- [Exercise]
From the entries below, copy every line that has the word "dumbbell".

:: Provided entries ::

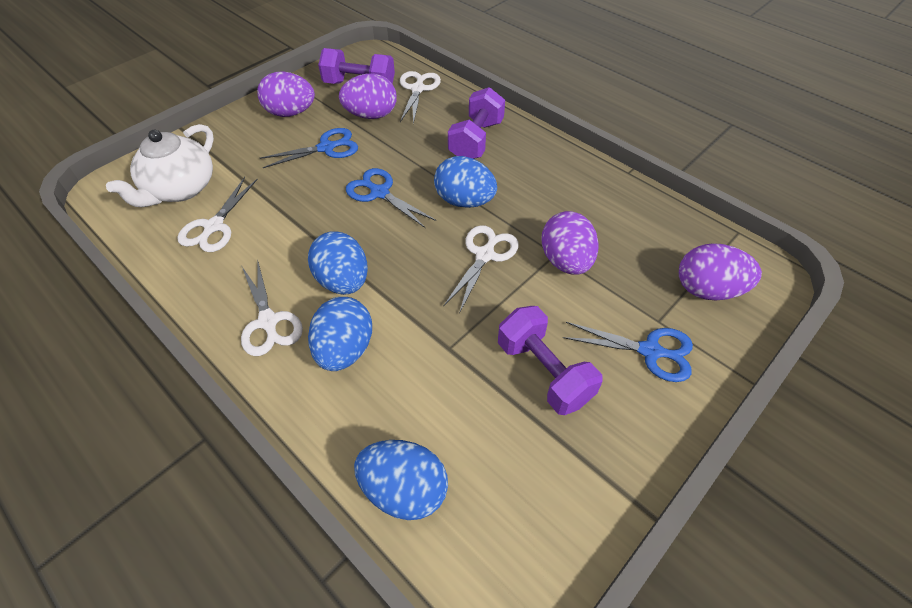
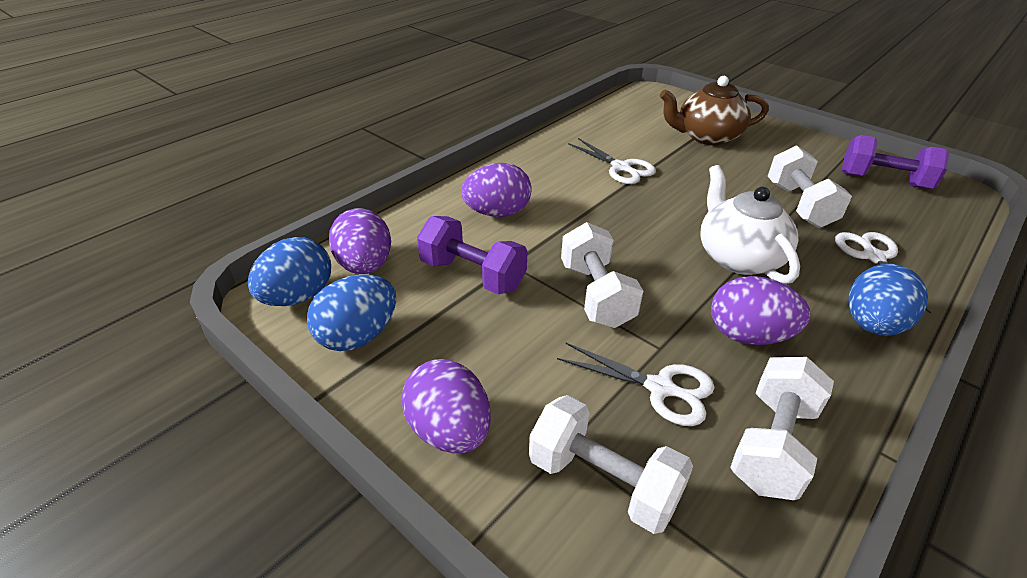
blue egg: 4 -> 3
blue scissors: 3 -> 0
brown teapot: 0 -> 1
purple dumbbell: 3 -> 2
white dumbbell: 0 -> 4
white scissors: 4 -> 3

:::

- [Response]
purple dumbbell: 3 -> 2
white dumbbell: 0 -> 4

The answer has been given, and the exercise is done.